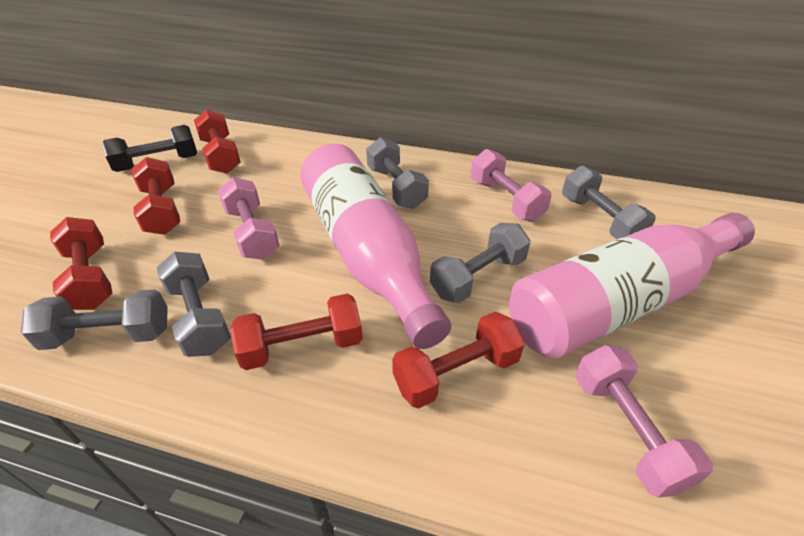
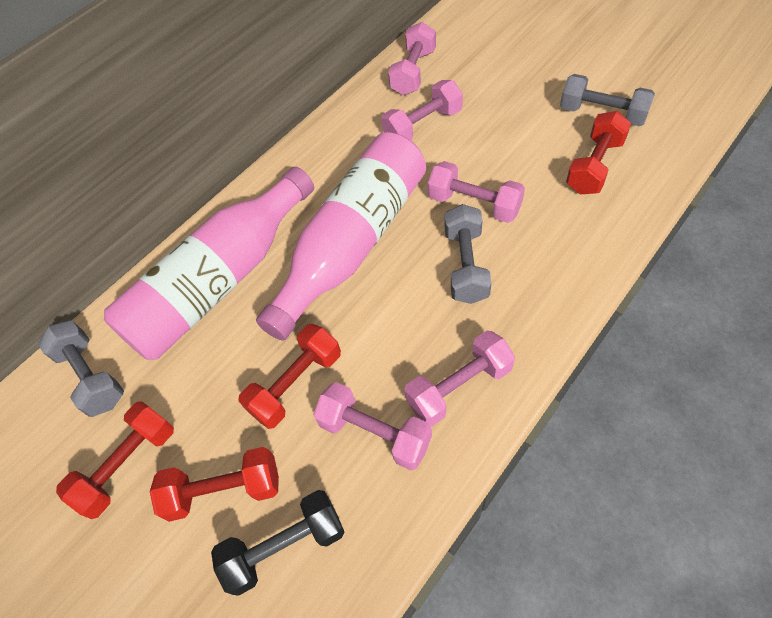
grey dumbbell: 5 -> 3
pink dumbbell: 3 -> 5
red dumbbell: 5 -> 4

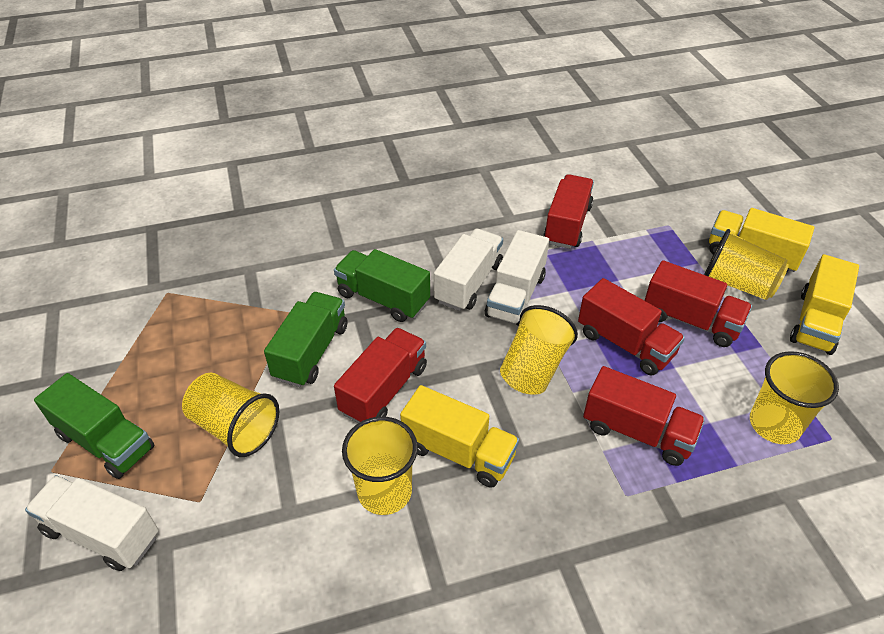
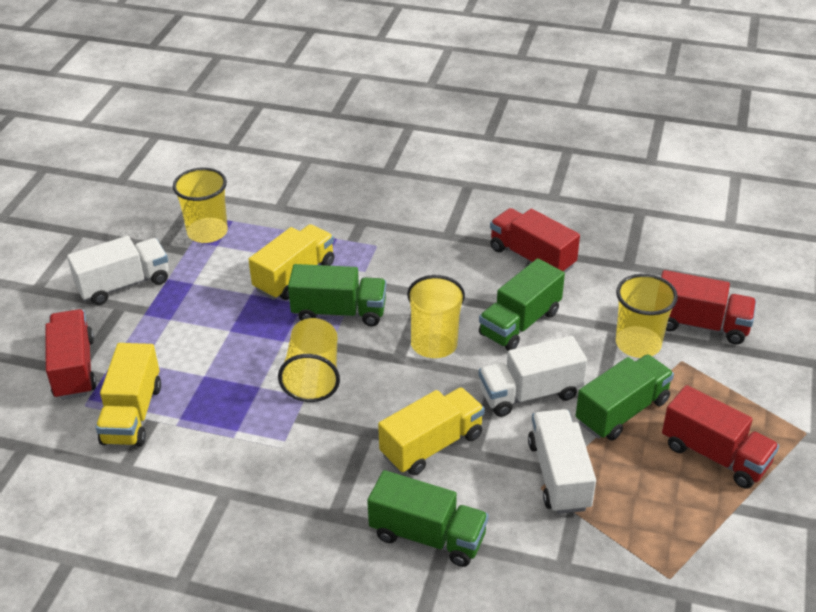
green truck: 3 -> 4
red truck: 5 -> 4
yellow cup: 5 -> 4

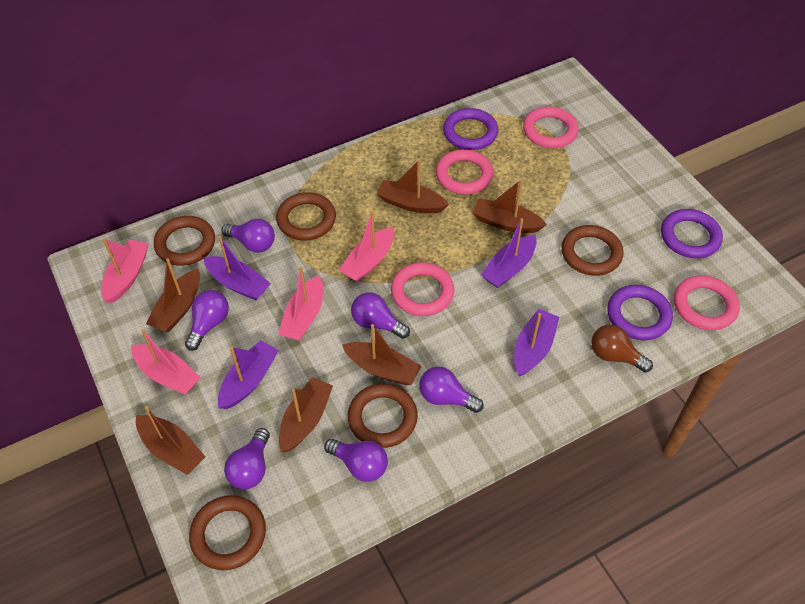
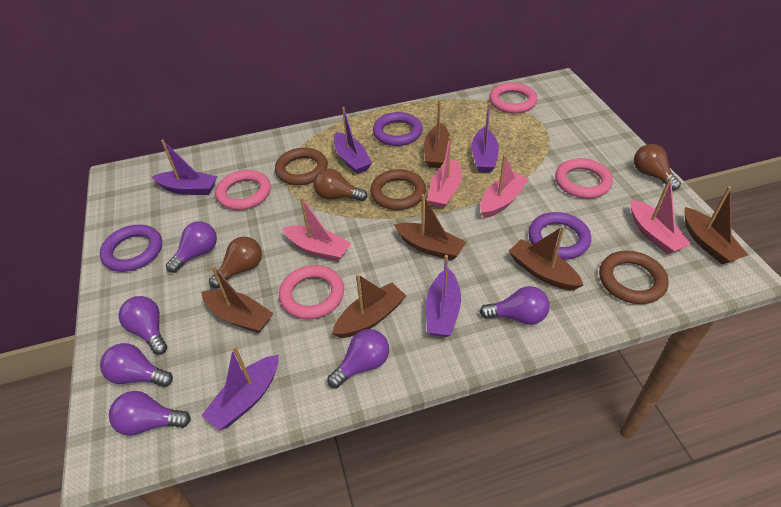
brown light bulb: 1 -> 3
brown ring: 5 -> 3
purple boat: 4 -> 5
═══
TASK STATEMENT
All lines from the one containing "green truck: 3 -> 4" to the last line of the data above, both included, should be printed exactly, and the pictures should not appear.

SOLUTION TO THIS PROBLEM
green truck: 3 -> 4
red truck: 5 -> 4
yellow cup: 5 -> 4

brown light bulb: 1 -> 3
brown ring: 5 -> 3
purple boat: 4 -> 5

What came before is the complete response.